**TASK ITEM**
Where the line containing "camera: 165 degrees left, 5 degrees up" appears, begin retyping; continue exactly through the final line of the data. Omit every picture.

**SUPPLIED DATA**
----------------
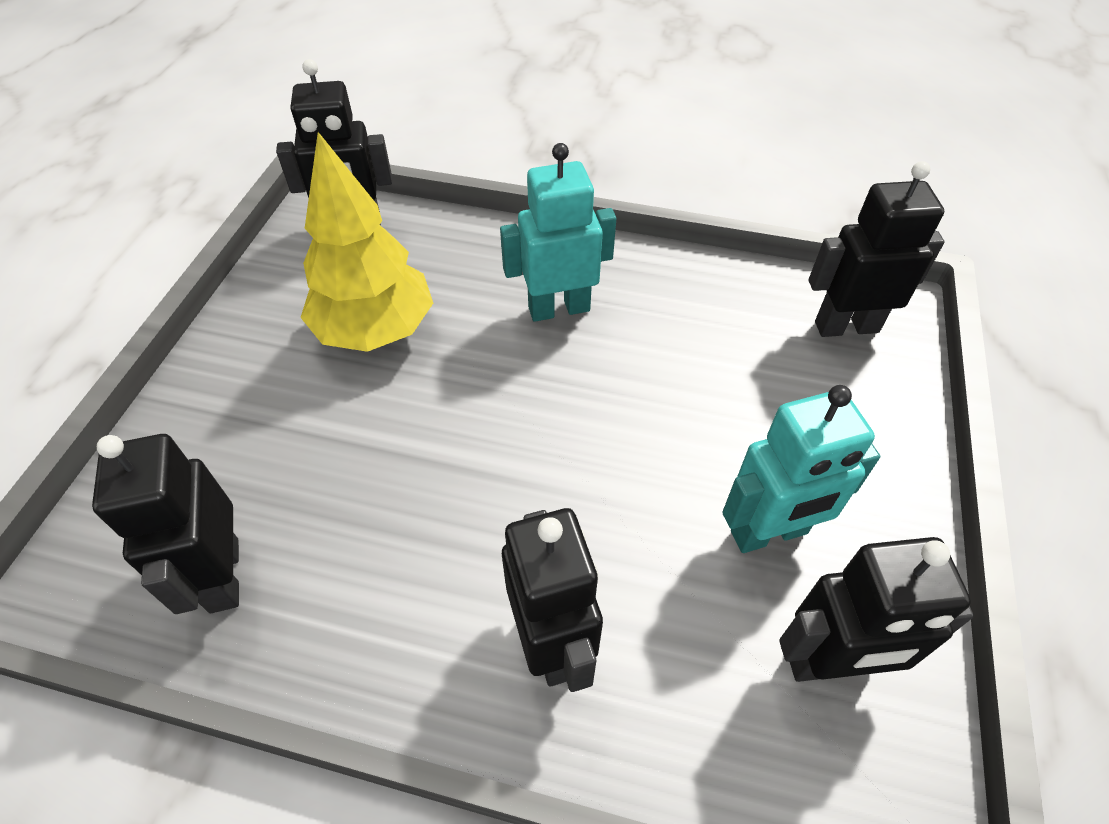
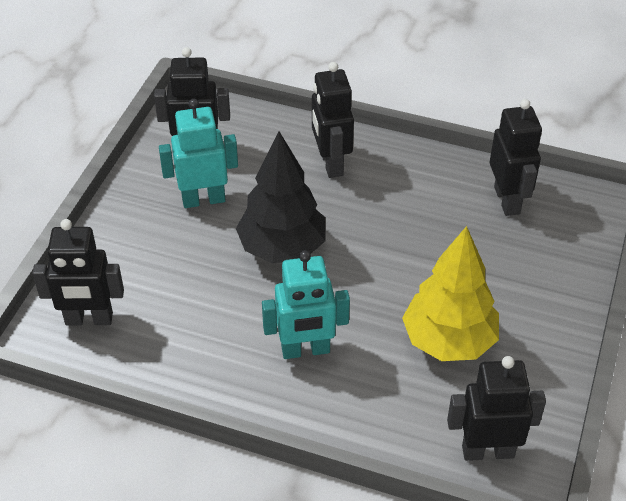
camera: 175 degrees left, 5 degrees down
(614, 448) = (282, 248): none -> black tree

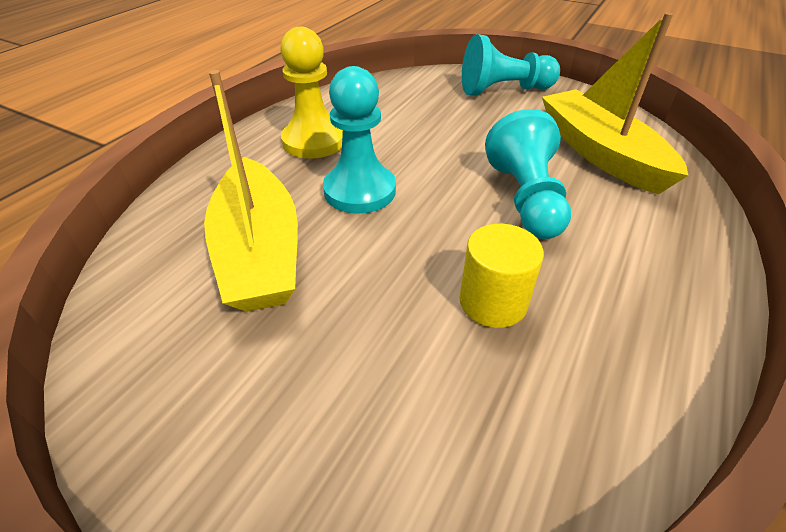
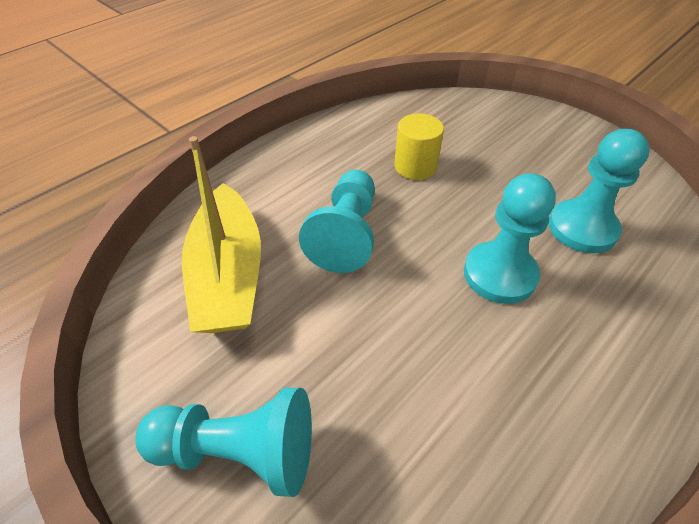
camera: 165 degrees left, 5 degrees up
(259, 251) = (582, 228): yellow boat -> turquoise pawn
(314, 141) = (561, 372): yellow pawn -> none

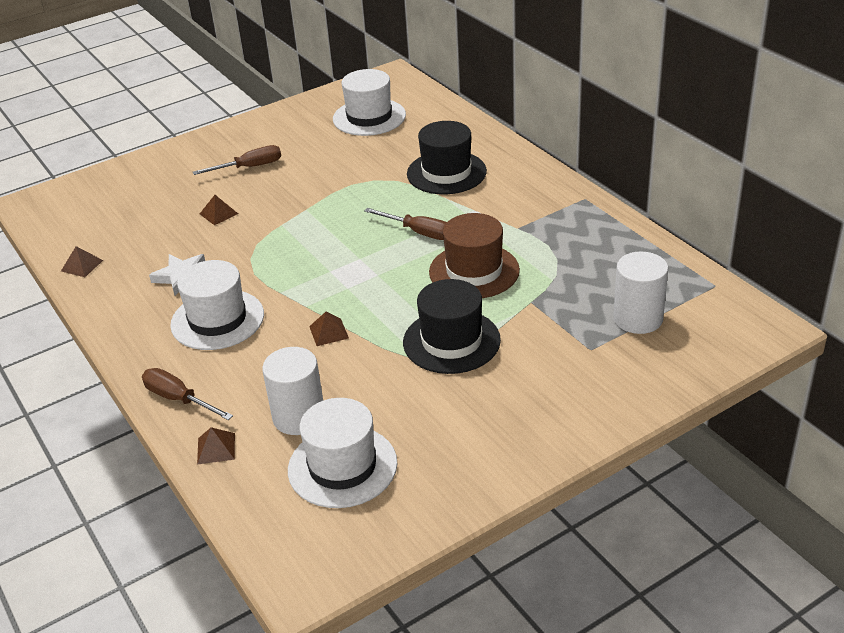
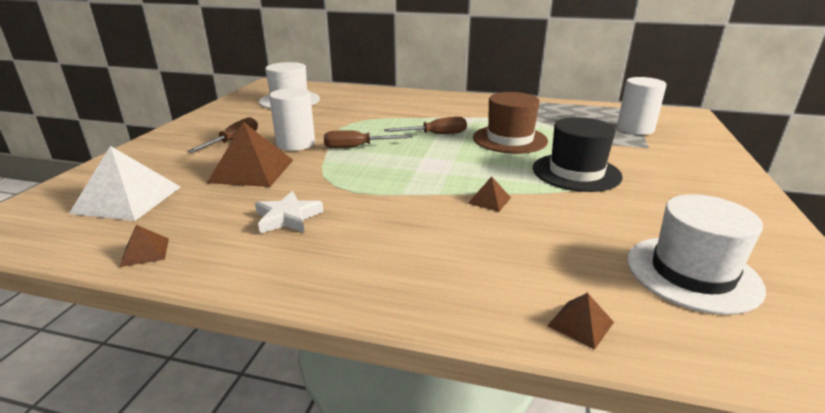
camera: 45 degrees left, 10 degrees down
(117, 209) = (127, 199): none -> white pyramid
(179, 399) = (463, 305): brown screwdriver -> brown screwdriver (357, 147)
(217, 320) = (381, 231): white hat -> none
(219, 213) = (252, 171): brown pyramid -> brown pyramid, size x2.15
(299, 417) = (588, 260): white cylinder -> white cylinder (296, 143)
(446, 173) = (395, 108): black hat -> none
----------------
**ANSWER BOX**
camera: 165 degrees left, 5 degrees up
(259, 251) = (582, 228): yellow boat -> turquoise pawn
(314, 141) = (561, 372): yellow pawn -> none

camera: 45 degrees left, 10 degrees down
(117, 209) = (127, 199): none -> white pyramid
(179, 399) = (463, 305): brown screwdriver -> brown screwdriver (357, 147)
(217, 320) = (381, 231): white hat -> none
(219, 213) = (252, 171): brown pyramid -> brown pyramid, size x2.15
(299, 417) = (588, 260): white cylinder -> white cylinder (296, 143)
(446, 173) = (395, 108): black hat -> none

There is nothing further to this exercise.